#### [WRITTEN REQUEST]
Render every line of the entries below as a JSON list of strings, one string per line, with blank lines skipped and the pictures left out.

#### [MATERIAL PROVIDED]
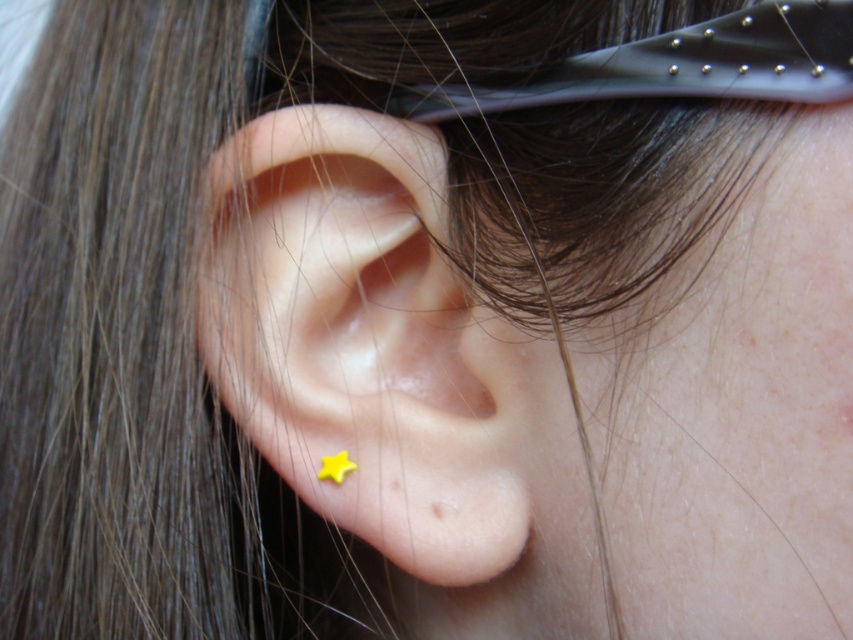
Can you confirm if yellow matte star at center is wider than yellow matte star at ear?

Indeed, yellow matte star at center has a greater width compared to yellow matte star at ear.

Does point (419, 428) lie behind point (341, 476)?

That is False.

Between point (291, 376) and point (331, 476), which one is positioned behind?

The point (331, 476) is behind.

Where is `yellow matte star at center`? This screenshot has width=853, height=640. yellow matte star at center is located at coordinates (364, 339).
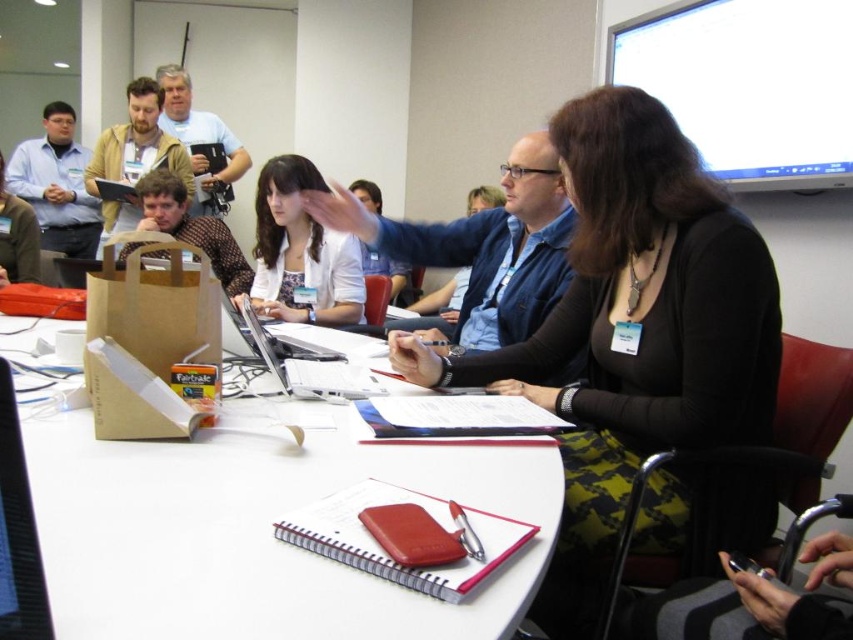
Question: Which point appears closest to the camera in this image?

Choices:
 (A) 325,300
 (B) 178,204
 (C) 82,252
 (D) 625,440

#### [RESULT OF THIS EXERCISE]
[
  "Can you confirm if yellow matte star at center is wider than yellow matte star at ear?",
  "Indeed, yellow matte star at center has a greater width compared to yellow matte star at ear.",
  "Does point (419, 428) lie behind point (341, 476)?",
  "That is False.",
  "Between point (291, 376) and point (331, 476), which one is positioned behind?",
  "The point (331, 476) is behind.",
  "Where is `yellow matte star at center`? This screenshot has width=853, height=640. yellow matte star at center is located at coordinates (364, 339).",
  "Question: Which point appears closest to the camera in this image?",
  "Choices:",
  " (A) 325,300",
  " (B) 178,204",
  " (C) 82,252",
  " (D) 625,440"
]